What the task asks:
Starting at the line below with "black 1x2 plate [392,73,478,160]" and stopping at the line with "lime 1x1 plate [385,65,438,116]", please print each line exactly, those two included, and skip every picture.

(Supplied data)

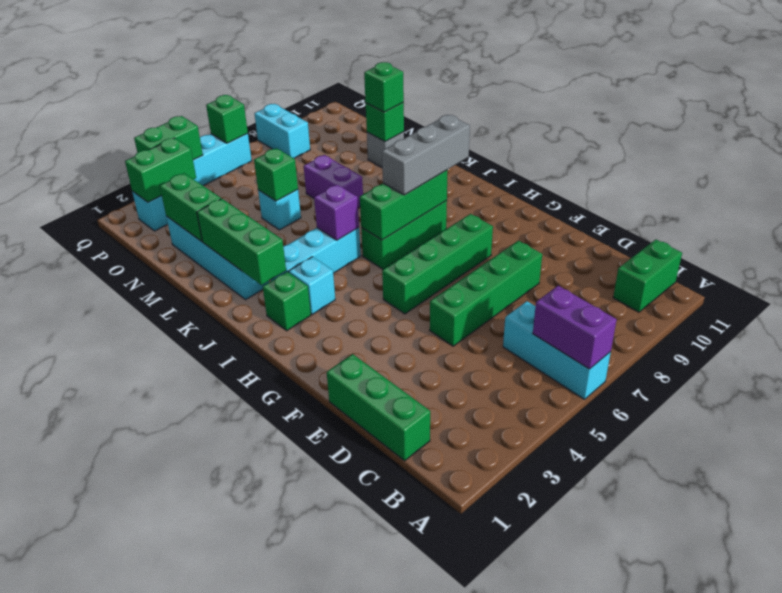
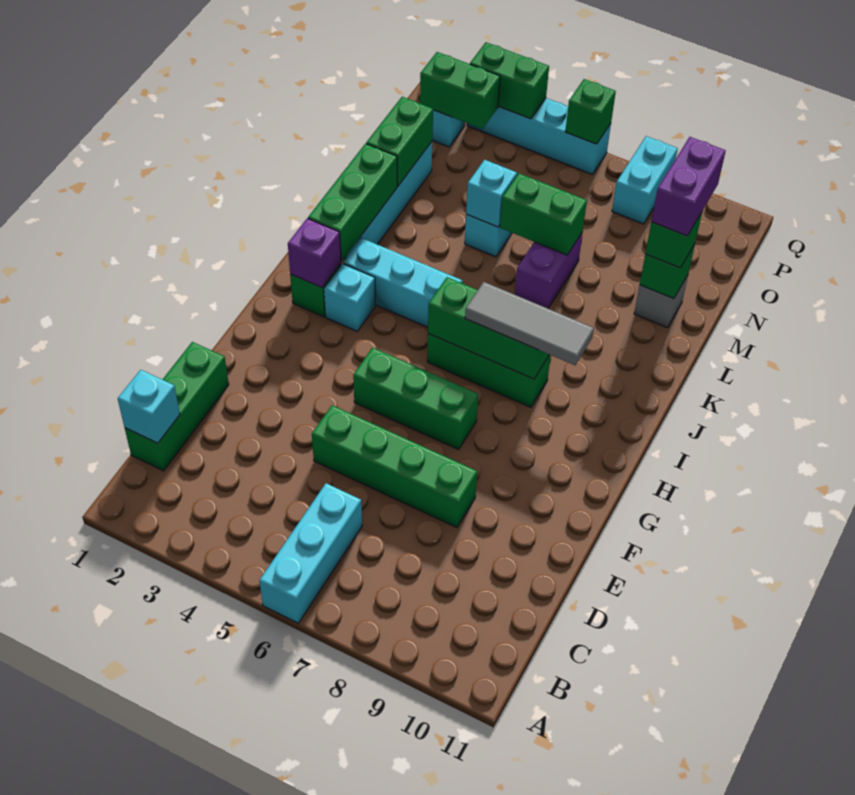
purple 1x2 brick [533,286,617,369] -> purple 1x2 brick moved to [651,137,726,236]
green 1x2 brick [613,240,682,312] -> green 1x2 brick moved to [500,173,587,255]
none -> cyan 1x1 brick [118,370,180,443]
green 1x4 brick [382,214,493,314] -> green 1x3 brick [353,348,478,449]
grey 1x3 brick [382,115,470,195] -> grey 1x3 tile [465,282,594,365]
purple 1x1 brick [314,184,359,240] -> purple 1x1 brick moved to [288,218,341,287]
green 1x1 brick [254,148,298,201] -> cyan 1x1 brick [466,160,517,227]

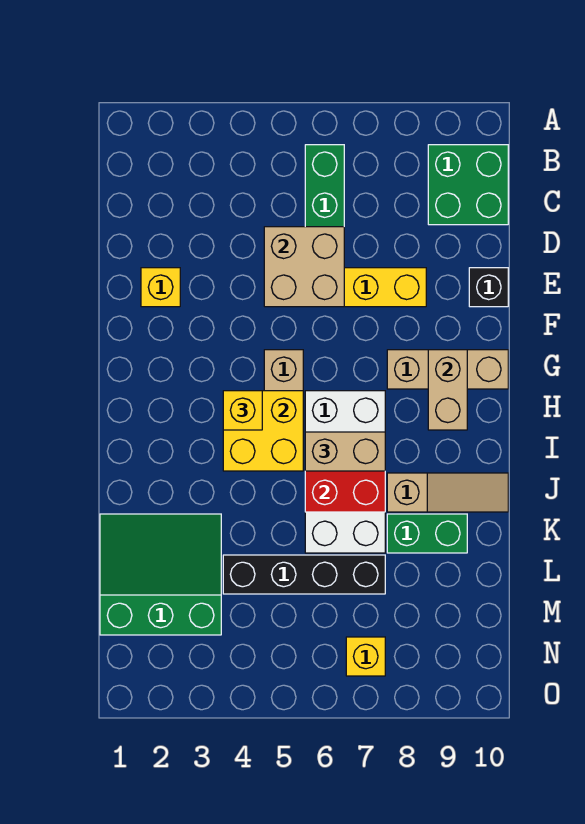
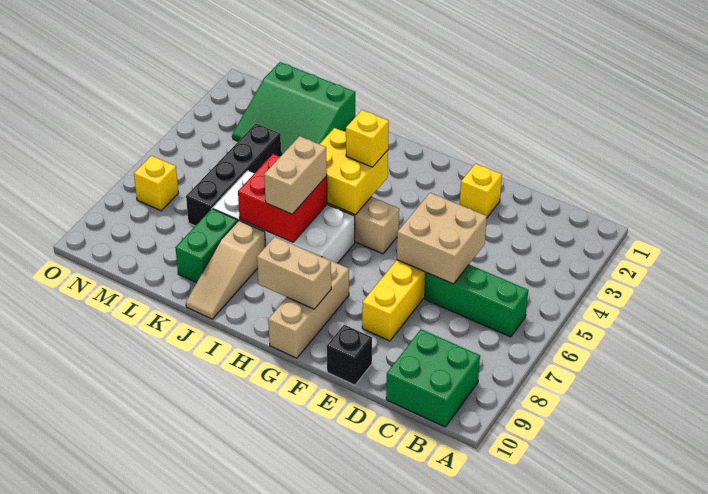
green 3x3 slope [100,514,221,635] -> green 3x3 slope turned to [232,62,355,155]

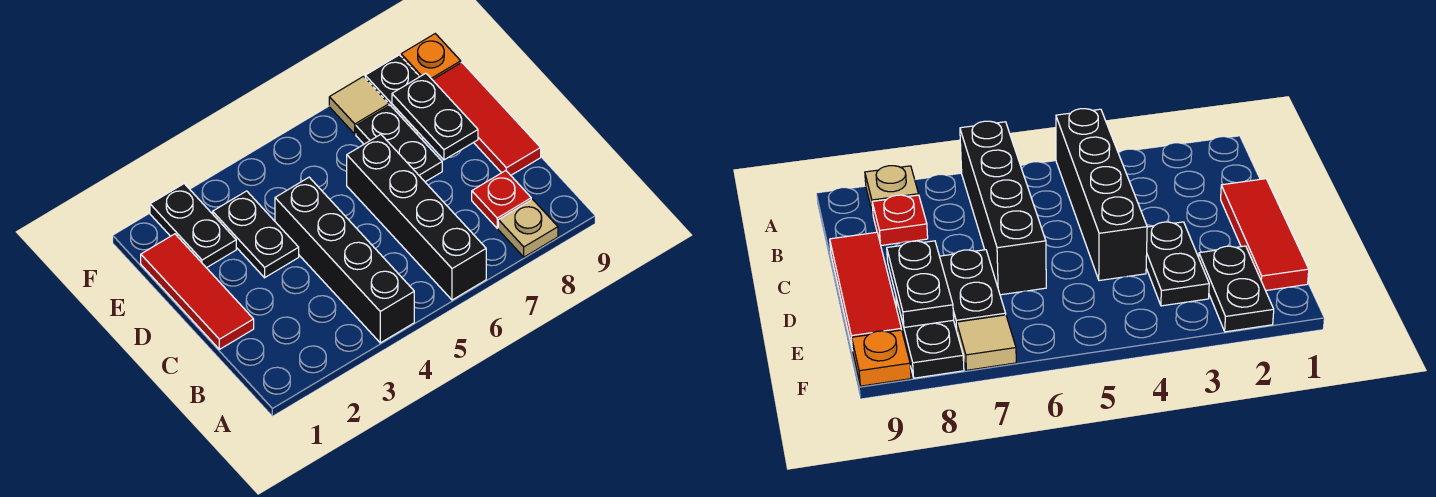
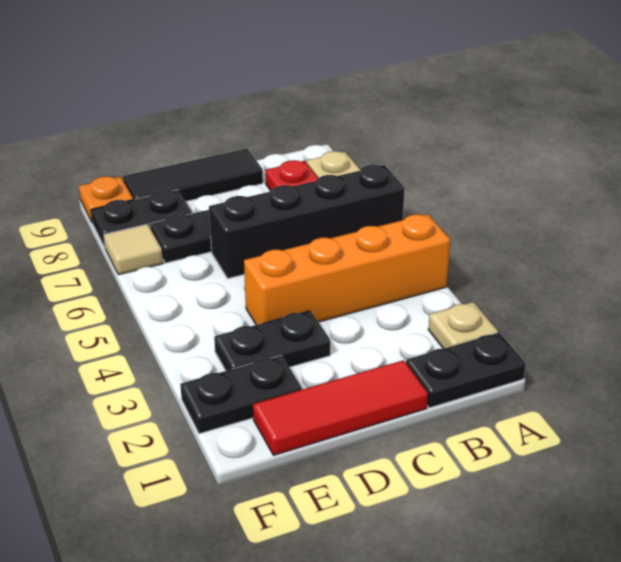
none -> tan 1x1 plate [428,302,498,349]
black 1x4 brick [275,177,414,343] -> orange 1x4 brick [244,214,450,325]
red 1x3 tile [433,63,541,175] -> black 1x3 tile [123,149,263,202]
black 1x2 plate [392,73,478,160] -> black 1x2 plate moved to [406,333,526,408]

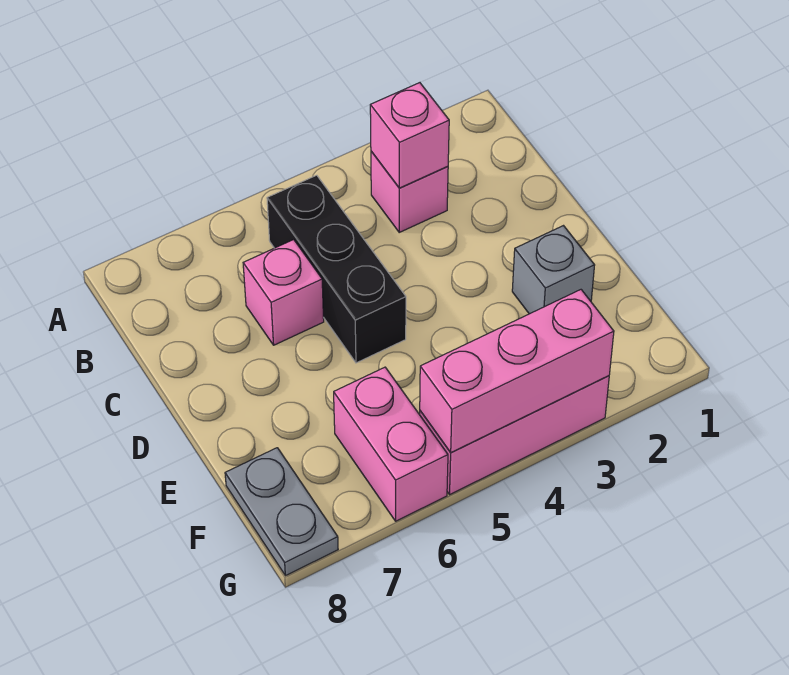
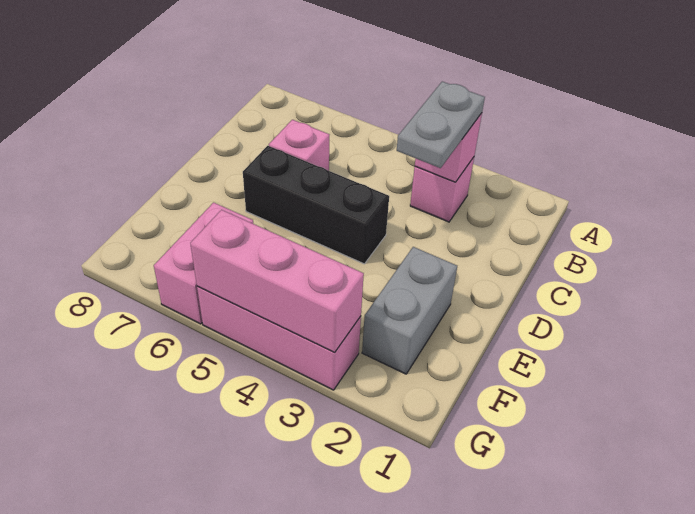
black 1x3 brick [267,175,406,363] -> black 1x3 brick turned to [243,146,389,264]
grey 1x1 brick [512,226,595,314] -> grey 1x2 brick [362,247,457,374]
grey 1x2 plate [225,448,338,576] -> grey 1x2 plate moved to [397,82,485,168]

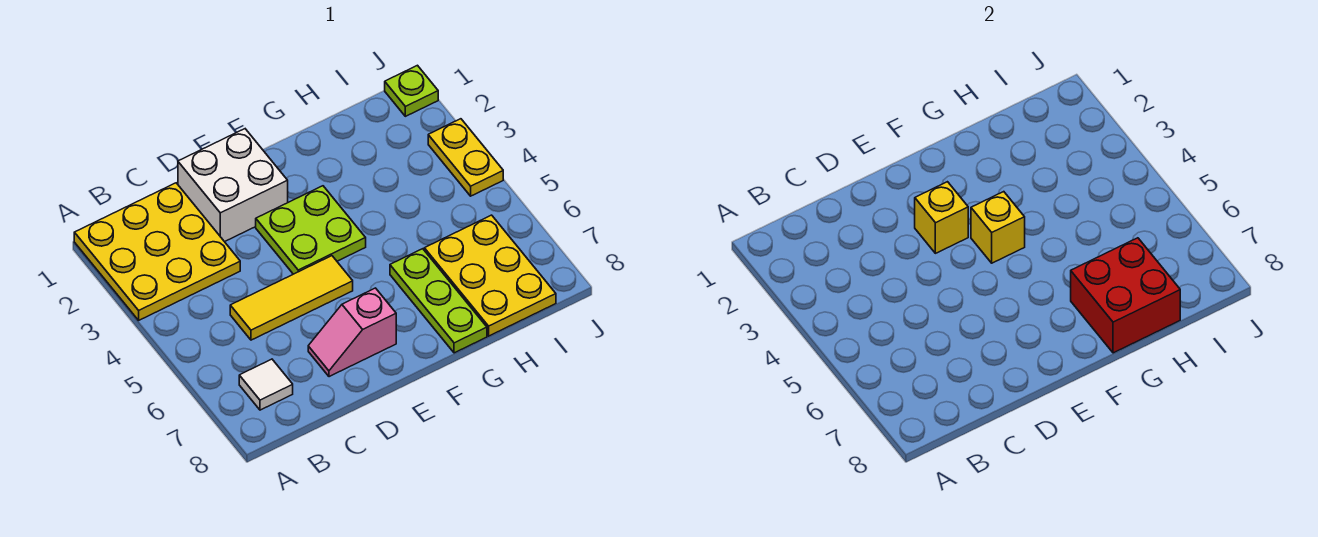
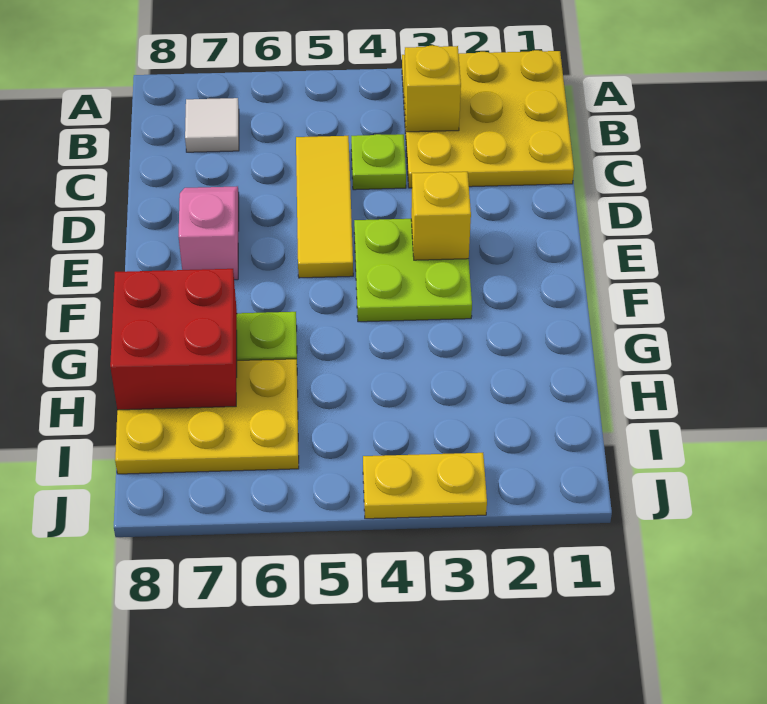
white 2x2 brick [178,129,288,242] -> none
yellow 1x1 brick [971,192,1025,263] -> yellow 1x1 brick moved to [404,45,461,132]
lime 1x1 plate [385,65,438,116] -> lime 1x1 plate moved to [351,134,406,190]

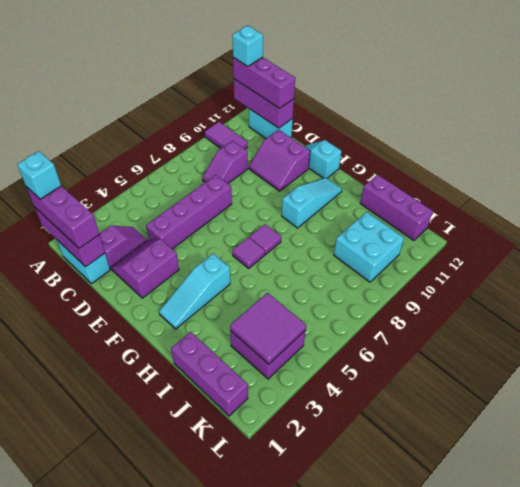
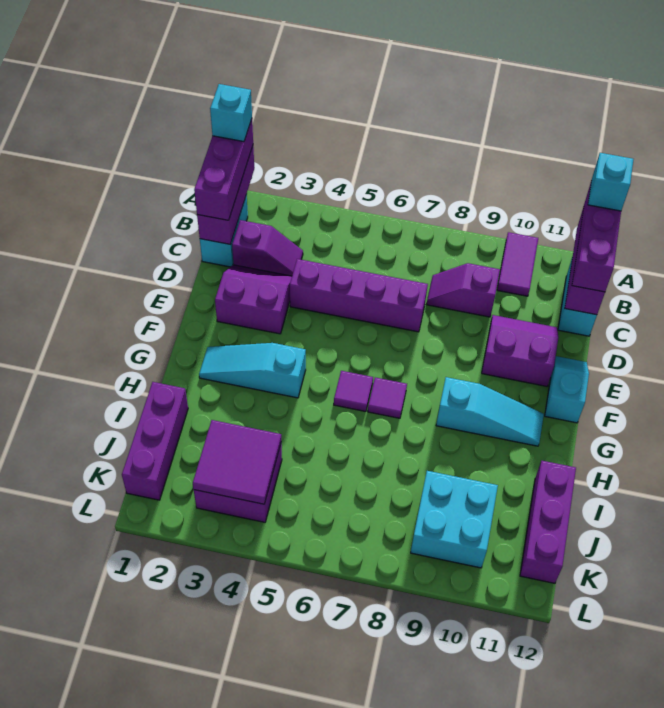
purple 2x2 slope [249,130,310,191] -> purple 2x2 slope turned to [482,315,558,386]

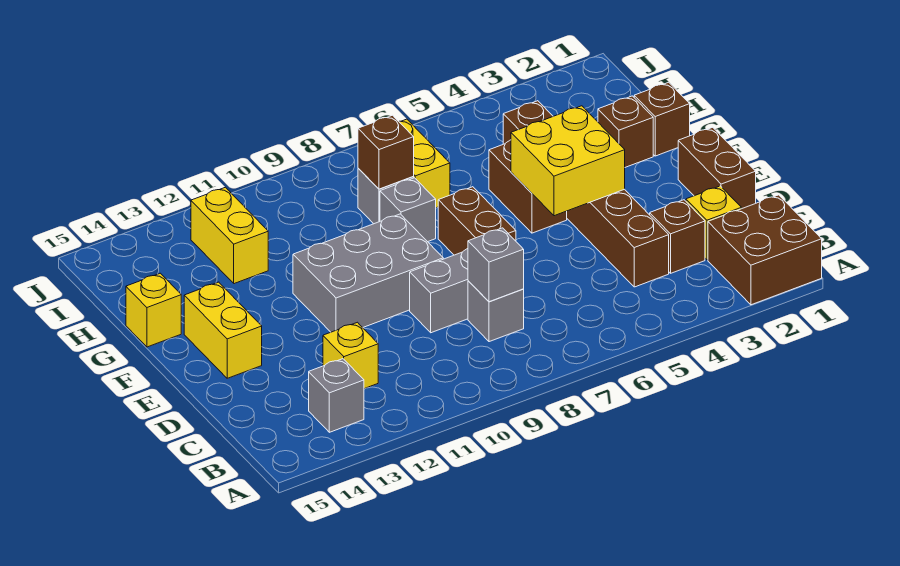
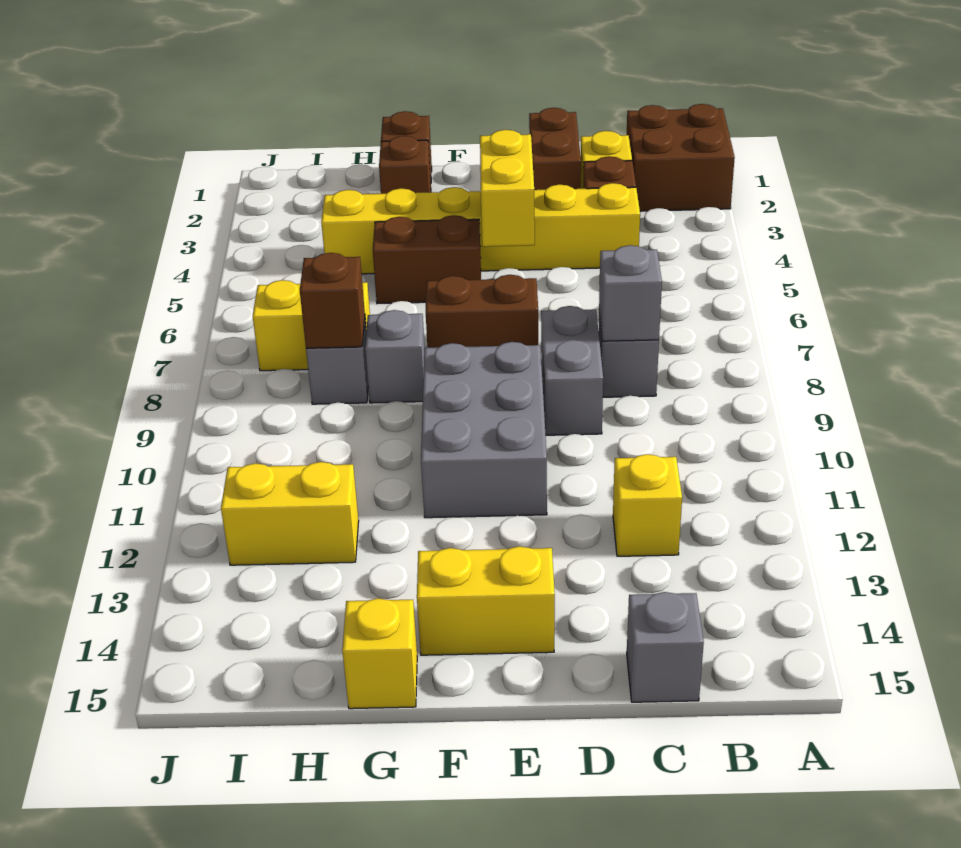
grey 1x1 brick [309,359,364,432] -> grey 1x1 brick moved to [627,592,704,702]
brown 1x6 brick [503,101,669,287] -> yellow 1x6 brick [321,183,640,274]
brown 1x2 brick [678,127,756,209] -> brown 1x2 brick turned to [529,108,581,190]
yellow 2x2 brick [511,106,625,216] -> yellow 1x2 brick [480,130,535,247]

(End Supplied data)

Exercise response:
black 1x2 plate [392,73,478,160] -> black 1x2 plate moved to [406,333,526,408]

black 1x3 brick [267,175,406,363] -> black 1x3 brick turned to [243,146,389,264]
grey 1x1 brick [512,226,595,314] -> grey 1x2 brick [362,247,457,374]
grey 1x2 plate [225,448,338,576] -> grey 1x2 plate moved to [397,82,485,168]

white 2x2 brick [178,129,288,242] -> none
yellow 1x1 brick [971,192,1025,263] -> yellow 1x1 brick moved to [404,45,461,132]
lime 1x1 plate [385,65,438,116] -> lime 1x1 plate moved to [351,134,406,190]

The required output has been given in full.